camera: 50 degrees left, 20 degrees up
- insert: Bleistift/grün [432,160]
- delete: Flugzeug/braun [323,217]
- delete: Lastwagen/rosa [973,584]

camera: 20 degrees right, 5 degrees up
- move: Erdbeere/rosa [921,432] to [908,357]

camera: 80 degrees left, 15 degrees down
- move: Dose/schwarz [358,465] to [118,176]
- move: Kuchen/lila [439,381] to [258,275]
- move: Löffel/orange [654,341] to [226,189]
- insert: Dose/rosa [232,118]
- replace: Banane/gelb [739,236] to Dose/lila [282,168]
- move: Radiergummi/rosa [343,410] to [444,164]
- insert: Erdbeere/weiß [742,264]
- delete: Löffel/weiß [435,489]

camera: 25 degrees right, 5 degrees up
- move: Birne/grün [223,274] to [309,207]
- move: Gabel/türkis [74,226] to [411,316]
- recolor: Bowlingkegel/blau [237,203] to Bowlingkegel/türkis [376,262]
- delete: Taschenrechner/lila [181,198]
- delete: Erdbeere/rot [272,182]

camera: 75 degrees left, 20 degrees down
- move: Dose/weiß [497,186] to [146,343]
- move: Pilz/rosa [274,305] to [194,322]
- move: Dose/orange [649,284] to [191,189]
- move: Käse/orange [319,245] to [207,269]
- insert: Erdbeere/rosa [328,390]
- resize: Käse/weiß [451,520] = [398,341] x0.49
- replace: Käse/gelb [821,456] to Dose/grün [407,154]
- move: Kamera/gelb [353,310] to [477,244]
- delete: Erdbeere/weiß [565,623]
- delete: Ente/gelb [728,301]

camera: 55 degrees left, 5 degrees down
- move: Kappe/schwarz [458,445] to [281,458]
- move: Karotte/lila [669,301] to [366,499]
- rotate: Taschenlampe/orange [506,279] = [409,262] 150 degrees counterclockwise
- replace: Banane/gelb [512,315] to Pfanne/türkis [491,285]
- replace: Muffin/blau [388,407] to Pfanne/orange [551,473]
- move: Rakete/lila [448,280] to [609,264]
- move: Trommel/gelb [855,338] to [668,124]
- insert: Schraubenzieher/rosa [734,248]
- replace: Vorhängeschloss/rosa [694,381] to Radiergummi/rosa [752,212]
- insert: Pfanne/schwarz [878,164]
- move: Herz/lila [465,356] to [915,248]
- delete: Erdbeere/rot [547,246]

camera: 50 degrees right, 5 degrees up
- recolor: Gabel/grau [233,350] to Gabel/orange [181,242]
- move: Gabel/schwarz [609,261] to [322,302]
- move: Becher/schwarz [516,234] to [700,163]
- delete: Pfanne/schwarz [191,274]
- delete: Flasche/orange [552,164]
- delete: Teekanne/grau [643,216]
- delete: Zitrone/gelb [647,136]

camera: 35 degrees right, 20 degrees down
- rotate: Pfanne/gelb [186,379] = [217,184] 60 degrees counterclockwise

Exercise description: In the answer, the lines from the first line of the data above through the line containing "camera: 80 degrees left, 15 degrees down" must appear exactly as written, with nothing else.

Written reply:
camera: 50 degrees left, 20 degrees up
- insert: Bleistift/grün [432,160]
- delete: Flugzeug/braun [323,217]
- delete: Lastwagen/rosa [973,584]

camera: 20 degrees right, 5 degrees up
- move: Erdbeere/rosa [921,432] to [908,357]

camera: 80 degrees left, 15 degrees down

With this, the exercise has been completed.